Recorded data:
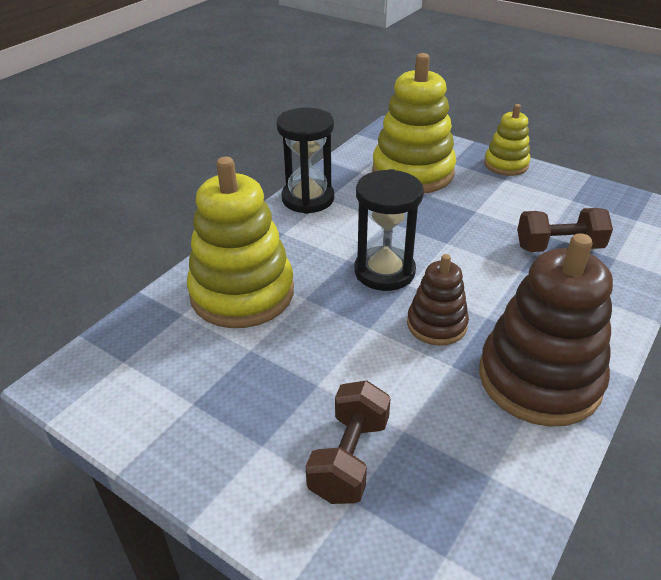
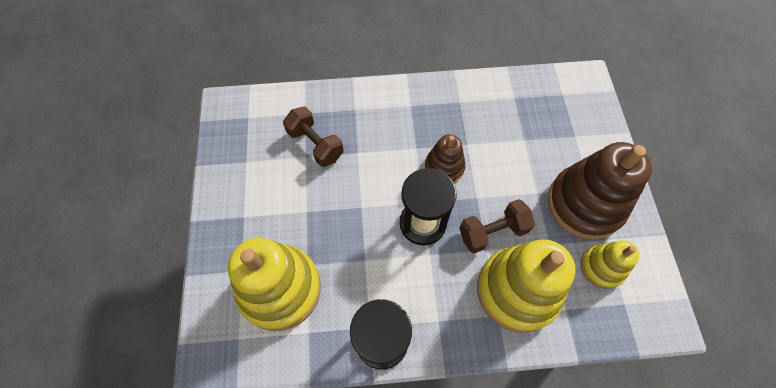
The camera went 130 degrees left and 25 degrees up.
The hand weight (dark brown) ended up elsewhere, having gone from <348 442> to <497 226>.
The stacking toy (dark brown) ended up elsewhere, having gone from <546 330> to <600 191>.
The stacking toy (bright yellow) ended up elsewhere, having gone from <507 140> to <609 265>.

Activity:
All that is wanted is an exact copy of the lines from the line holding "The stacking toy (dark" through the end of the material above, including both.

Solved problem:
The stacking toy (dark brown) ended up elsewhere, having gone from <546 330> to <600 191>.
The stacking toy (bright yellow) ended up elsewhere, having gone from <507 140> to <609 265>.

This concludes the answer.